▶ Directions for this task
Beginning at the line that contains "blue ellipse: (1493, 511)" and ending at the last line of the records below, retype each line exactly and add nothing.

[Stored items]
□ □ □ □ □

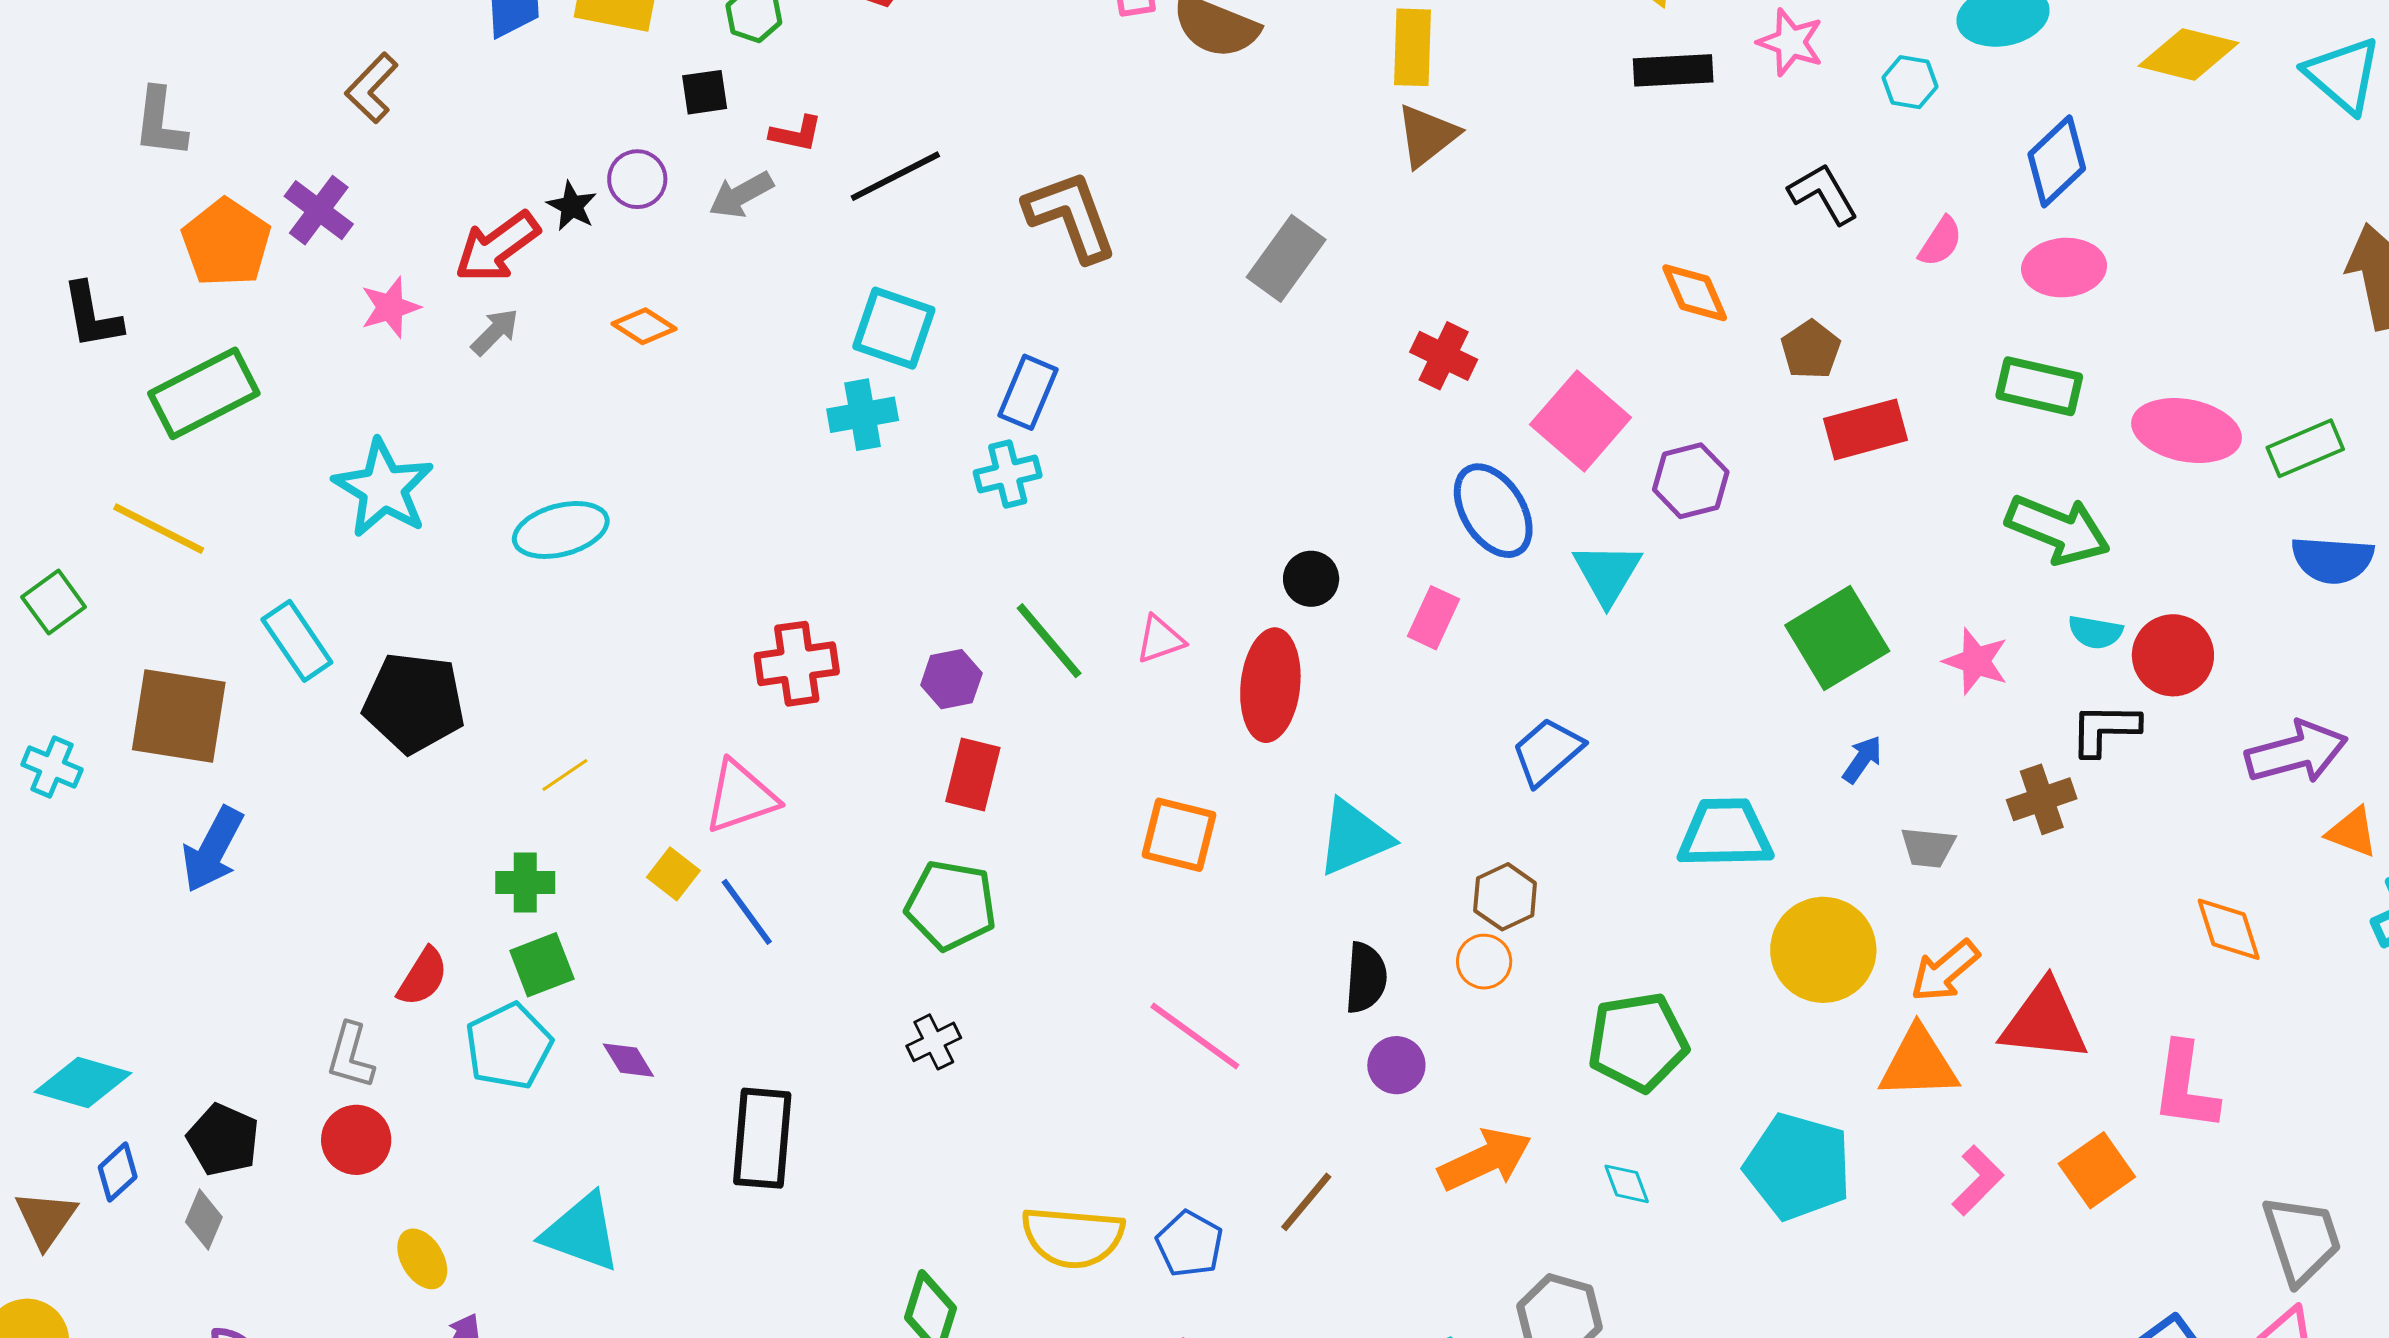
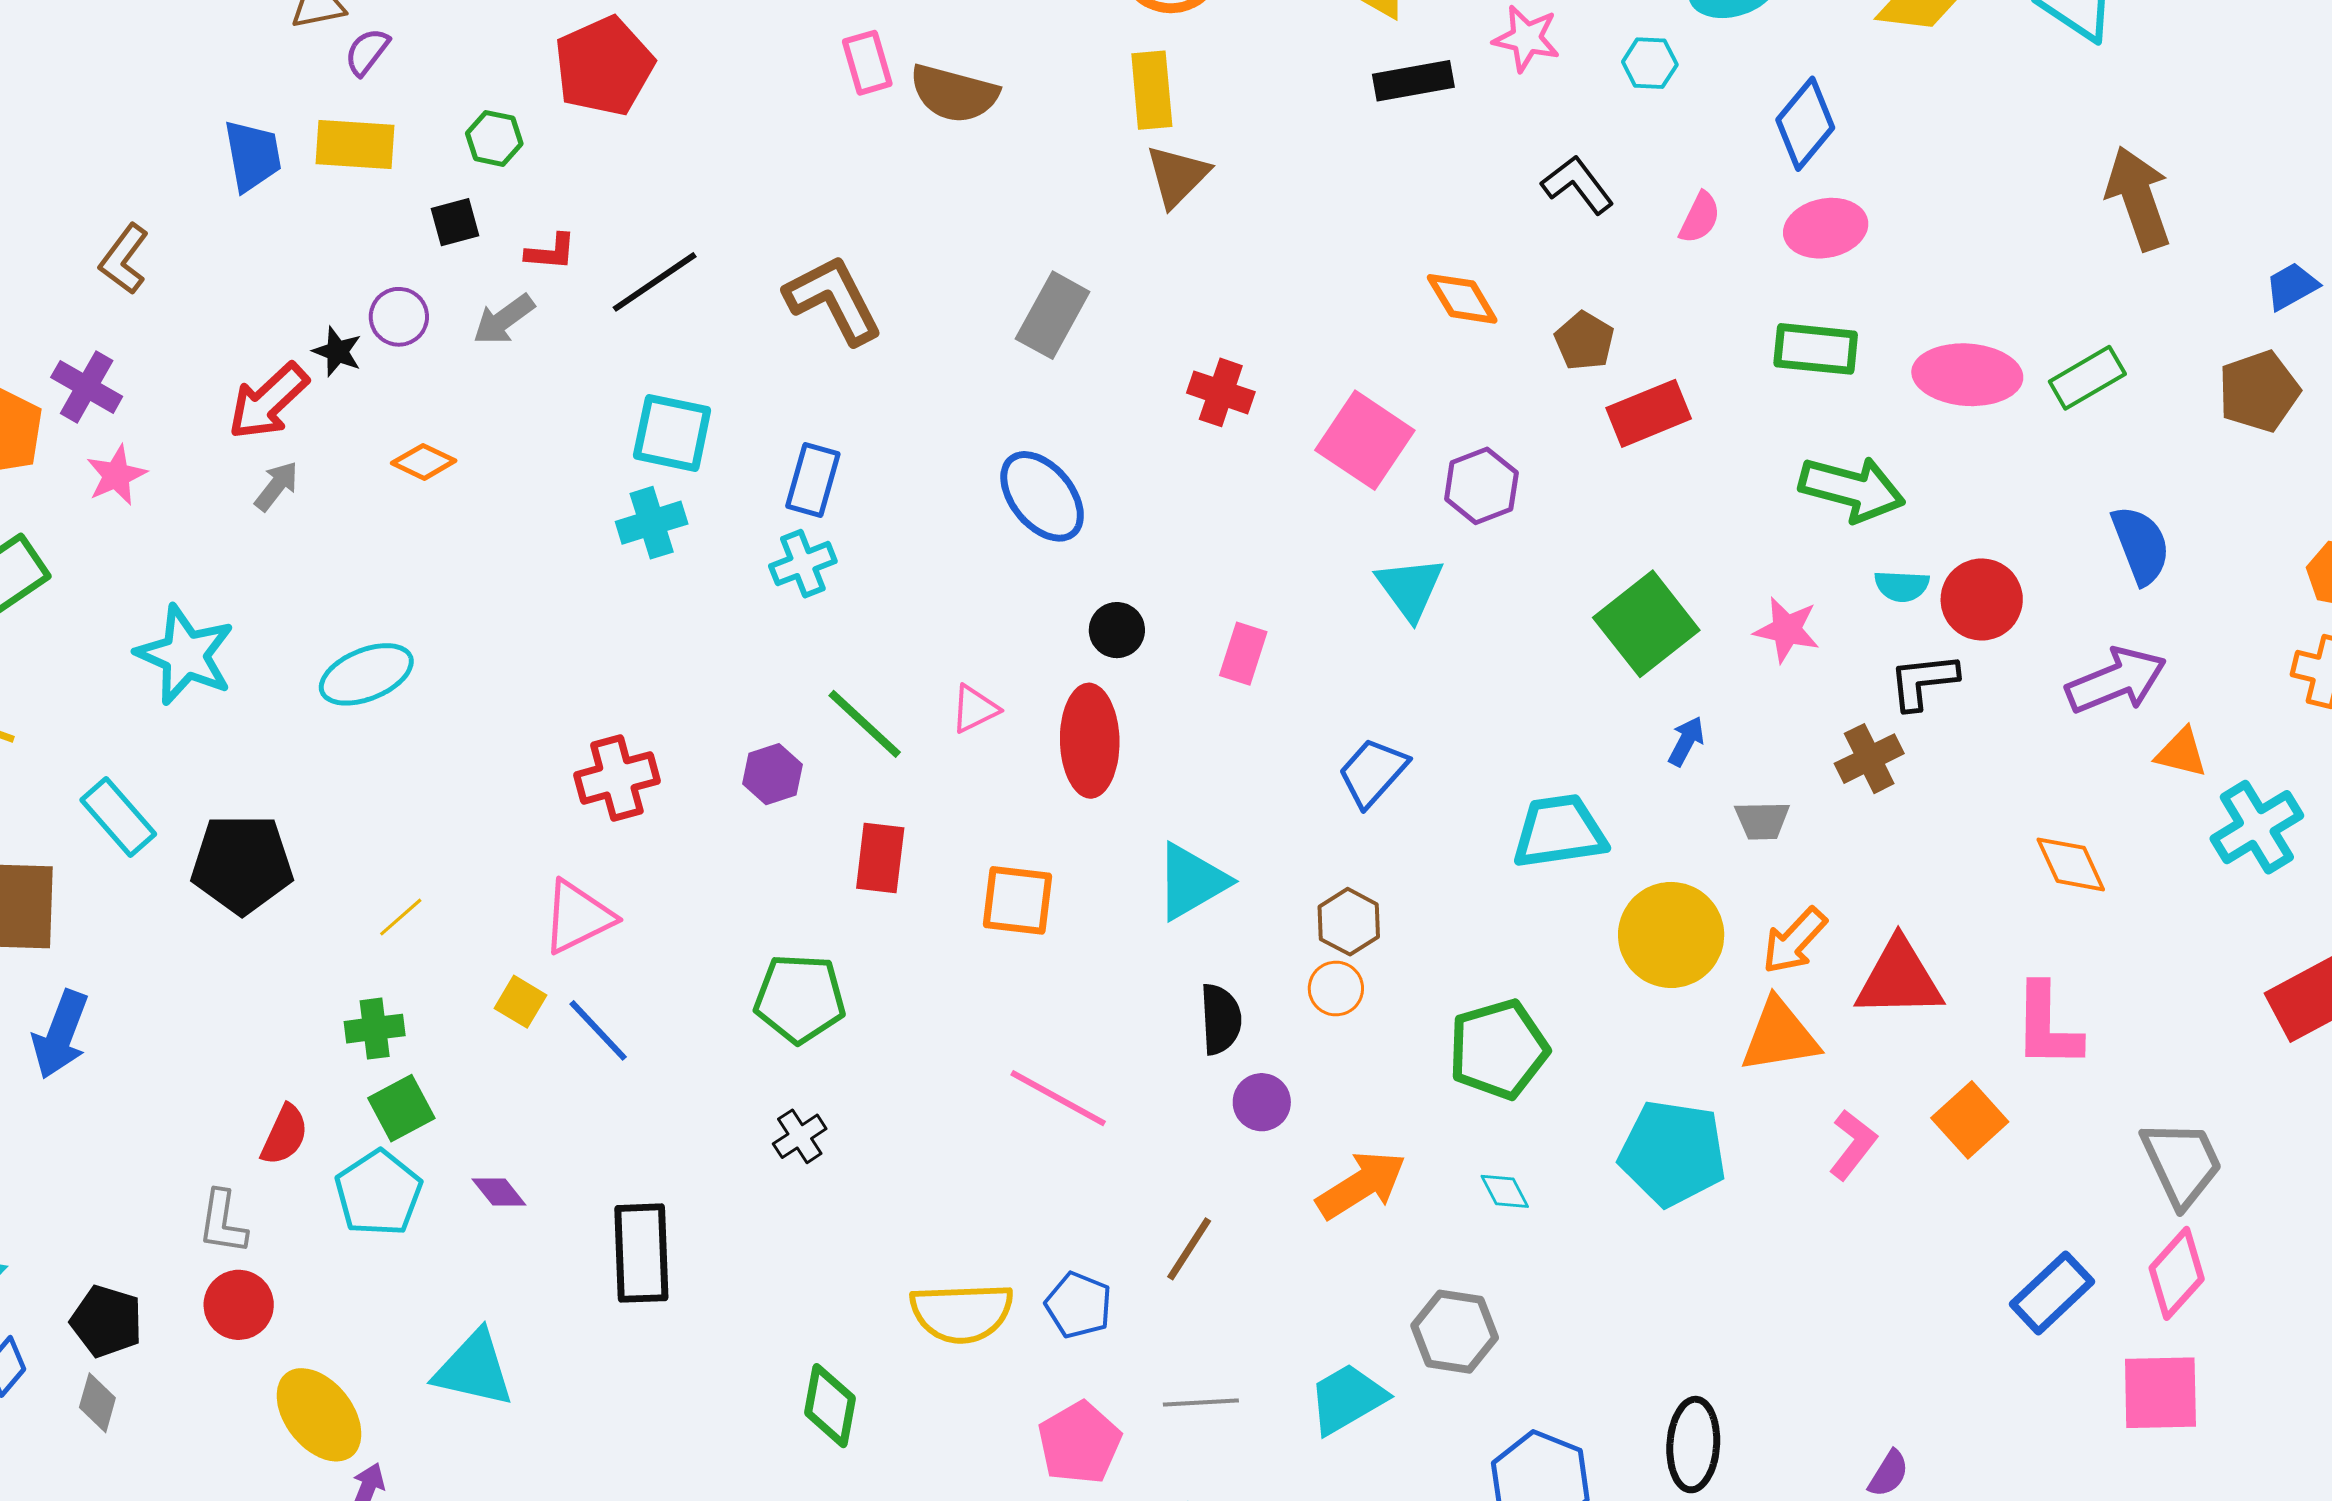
pink star: (390, 307) -> (116, 475), moved
blue ellipse: (1493, 511) -> (1042, 496), moved
blue semicircle: (2332, 560) -> (2141, 545), moved, turned -108
red rectangle: (973, 774) -> (880, 858), moved
yellow ellipse: (422, 1259) -> (319, 1415), size x1.6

□ □ □ □ □

▶ Task response
blue ellipse: (1493, 511) -> (1042, 496), moved
blue semicircle: (2332, 560) -> (2141, 545), moved, turned -108
red rectangle: (973, 774) -> (880, 858), moved
yellow ellipse: (422, 1259) -> (319, 1415), size x1.6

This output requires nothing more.